Once the pictures are removed, reproduce what is left of the data below exactly.

━━━━━ Records for processing

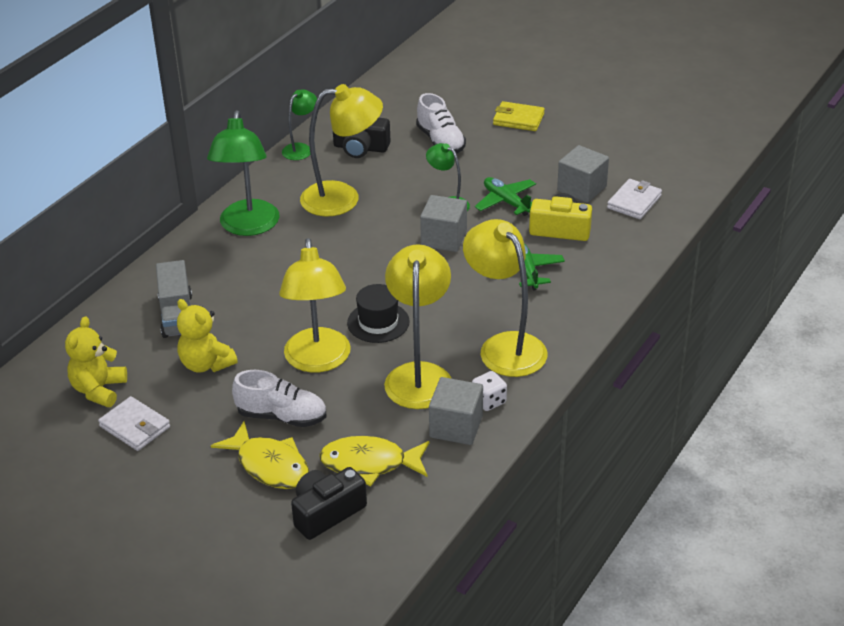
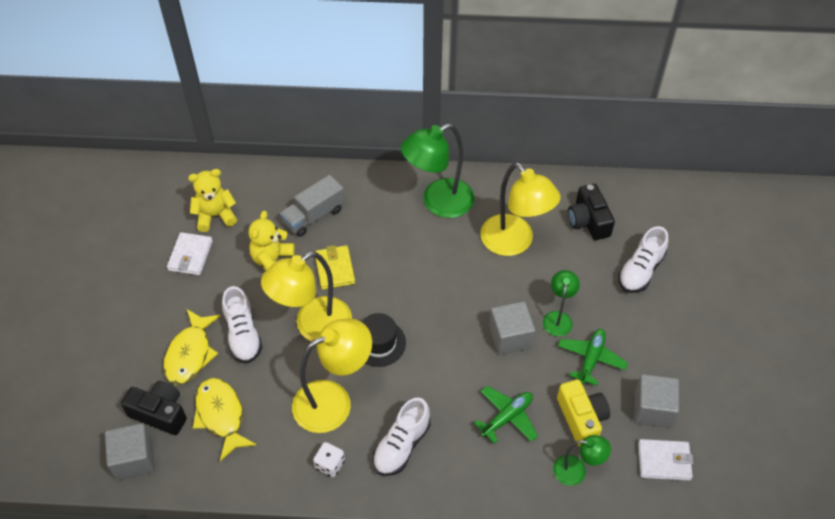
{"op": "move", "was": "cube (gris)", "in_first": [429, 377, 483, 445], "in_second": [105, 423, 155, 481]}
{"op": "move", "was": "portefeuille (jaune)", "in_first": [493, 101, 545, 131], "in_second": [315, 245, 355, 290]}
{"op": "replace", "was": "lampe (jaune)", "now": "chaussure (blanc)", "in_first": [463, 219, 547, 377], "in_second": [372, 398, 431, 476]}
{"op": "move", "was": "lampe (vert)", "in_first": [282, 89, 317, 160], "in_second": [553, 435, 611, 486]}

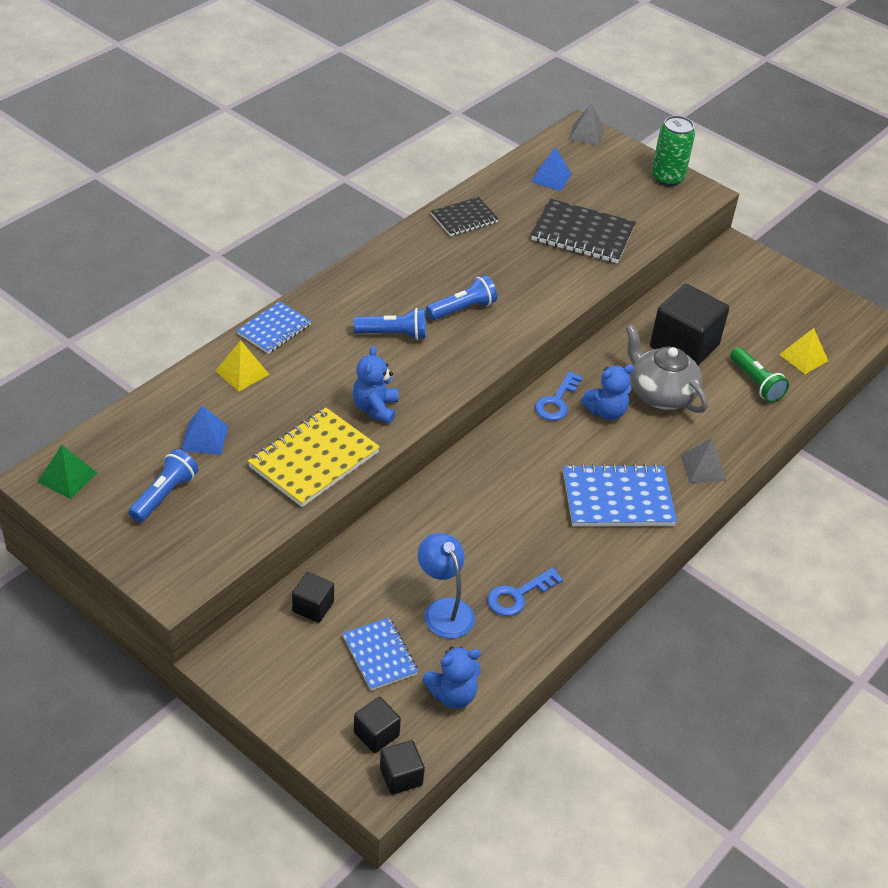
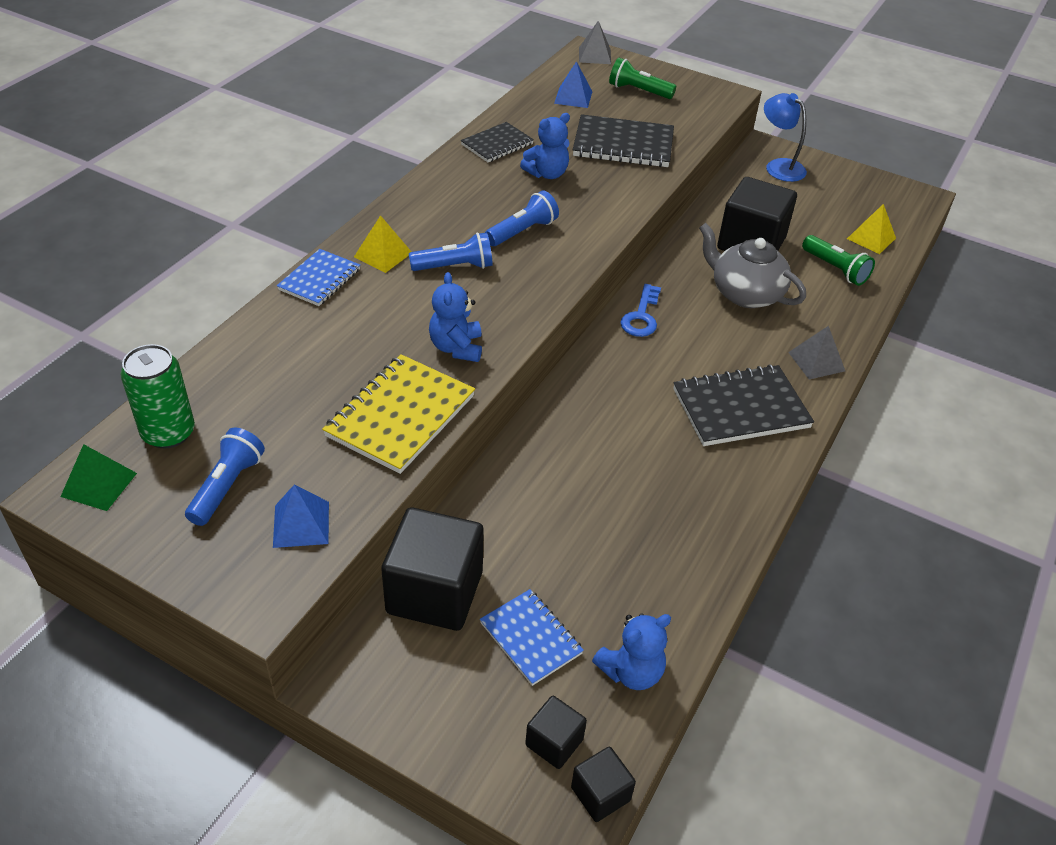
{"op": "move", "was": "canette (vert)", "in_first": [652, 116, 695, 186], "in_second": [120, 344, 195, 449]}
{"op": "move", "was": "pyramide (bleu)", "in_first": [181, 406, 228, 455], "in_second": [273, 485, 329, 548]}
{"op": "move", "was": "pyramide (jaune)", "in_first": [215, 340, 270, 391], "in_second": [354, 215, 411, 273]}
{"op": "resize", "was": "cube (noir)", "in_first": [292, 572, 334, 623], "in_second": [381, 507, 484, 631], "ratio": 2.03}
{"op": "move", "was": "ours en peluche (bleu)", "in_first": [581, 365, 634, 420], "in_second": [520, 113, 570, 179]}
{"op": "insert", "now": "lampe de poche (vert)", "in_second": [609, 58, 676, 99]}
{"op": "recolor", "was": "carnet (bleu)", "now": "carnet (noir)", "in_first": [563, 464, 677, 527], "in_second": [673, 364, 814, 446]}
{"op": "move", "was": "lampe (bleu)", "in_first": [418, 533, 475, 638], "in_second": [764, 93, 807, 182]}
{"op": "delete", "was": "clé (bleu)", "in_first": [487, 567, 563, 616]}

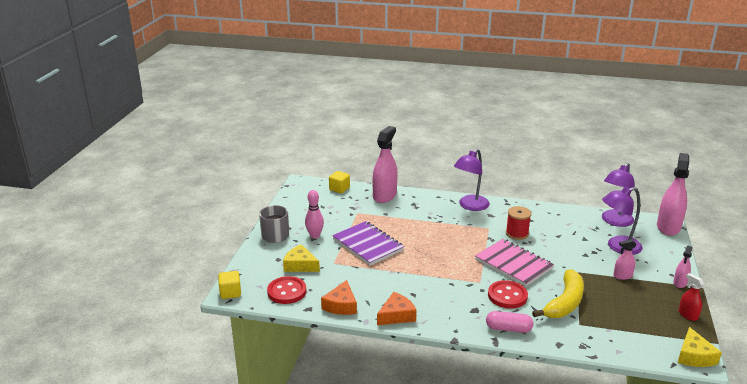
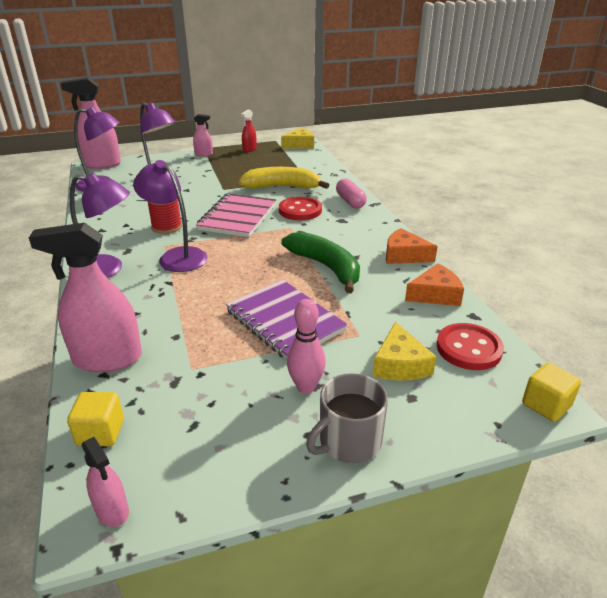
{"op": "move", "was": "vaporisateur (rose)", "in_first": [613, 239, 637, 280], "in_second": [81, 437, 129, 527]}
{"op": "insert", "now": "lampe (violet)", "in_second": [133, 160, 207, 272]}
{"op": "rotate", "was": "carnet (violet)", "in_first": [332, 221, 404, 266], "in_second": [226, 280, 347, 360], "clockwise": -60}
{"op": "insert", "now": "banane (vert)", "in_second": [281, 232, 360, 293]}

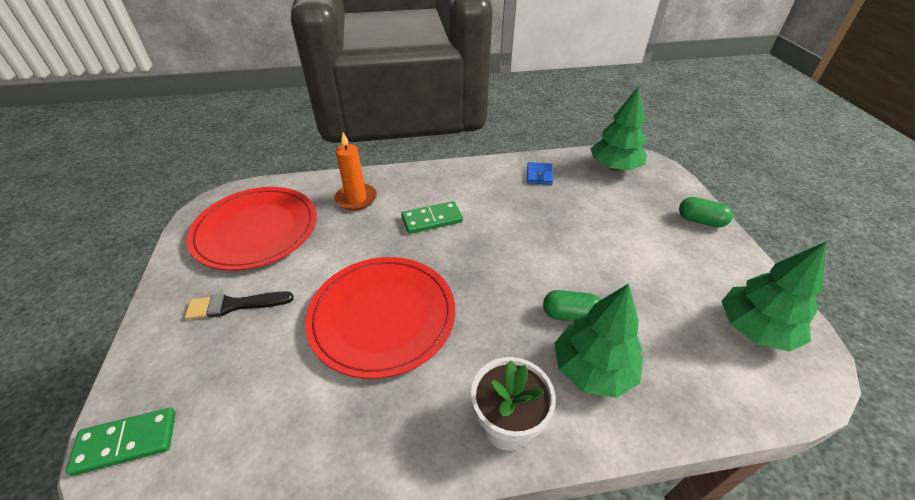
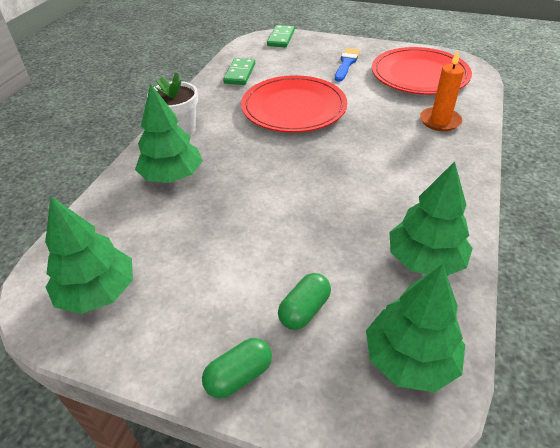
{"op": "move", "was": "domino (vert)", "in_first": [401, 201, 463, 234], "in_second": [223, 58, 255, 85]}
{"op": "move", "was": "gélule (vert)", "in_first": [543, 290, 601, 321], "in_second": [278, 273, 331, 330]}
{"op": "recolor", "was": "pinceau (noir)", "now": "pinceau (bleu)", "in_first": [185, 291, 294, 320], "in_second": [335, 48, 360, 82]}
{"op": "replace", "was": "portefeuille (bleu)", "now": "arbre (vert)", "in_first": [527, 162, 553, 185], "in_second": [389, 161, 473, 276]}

━━━━━━━━━━

> Output of the exercise:
{"op": "move", "was": "cube (gris)", "in_first": [429, 377, 483, 445], "in_second": [105, 423, 155, 481]}
{"op": "move", "was": "portefeuille (jaune)", "in_first": [493, 101, 545, 131], "in_second": [315, 245, 355, 290]}
{"op": "replace", "was": "lampe (jaune)", "now": "chaussure (blanc)", "in_first": [463, 219, 547, 377], "in_second": [372, 398, 431, 476]}
{"op": "move", "was": "lampe (vert)", "in_first": [282, 89, 317, 160], "in_second": [553, 435, 611, 486]}

{"op": "move", "was": "canette (vert)", "in_first": [652, 116, 695, 186], "in_second": [120, 344, 195, 449]}
{"op": "move", "was": "pyramide (bleu)", "in_first": [181, 406, 228, 455], "in_second": [273, 485, 329, 548]}
{"op": "move", "was": "pyramide (jaune)", "in_first": [215, 340, 270, 391], "in_second": [354, 215, 411, 273]}
{"op": "resize", "was": "cube (noir)", "in_first": [292, 572, 334, 623], "in_second": [381, 507, 484, 631], "ratio": 2.03}
{"op": "move", "was": "ours en peluche (bleu)", "in_first": [581, 365, 634, 420], "in_second": [520, 113, 570, 179]}
{"op": "insert", "now": "lampe de poche (vert)", "in_second": [609, 58, 676, 99]}
{"op": "recolor", "was": "carnet (bleu)", "now": "carnet (noir)", "in_first": [563, 464, 677, 527], "in_second": [673, 364, 814, 446]}
{"op": "move", "was": "lampe (bleu)", "in_first": [418, 533, 475, 638], "in_second": [764, 93, 807, 182]}
{"op": "delete", "was": "clé (bleu)", "in_first": [487, 567, 563, 616]}

{"op": "move", "was": "vaporisateur (rose)", "in_first": [613, 239, 637, 280], "in_second": [81, 437, 129, 527]}
{"op": "insert", "now": "lampe (violet)", "in_second": [133, 160, 207, 272]}
{"op": "rotate", "was": "carnet (violet)", "in_first": [332, 221, 404, 266], "in_second": [226, 280, 347, 360], "clockwise": -60}
{"op": "insert", "now": "banane (vert)", "in_second": [281, 232, 360, 293]}

{"op": "move", "was": "domino (vert)", "in_first": [401, 201, 463, 234], "in_second": [223, 58, 255, 85]}
{"op": "move", "was": "gélule (vert)", "in_first": [543, 290, 601, 321], "in_second": [278, 273, 331, 330]}
{"op": "recolor", "was": "pinceau (noir)", "now": "pinceau (bleu)", "in_first": [185, 291, 294, 320], "in_second": [335, 48, 360, 82]}
{"op": "replace", "was": "portefeuille (bleu)", "now": "arbre (vert)", "in_first": [527, 162, 553, 185], "in_second": [389, 161, 473, 276]}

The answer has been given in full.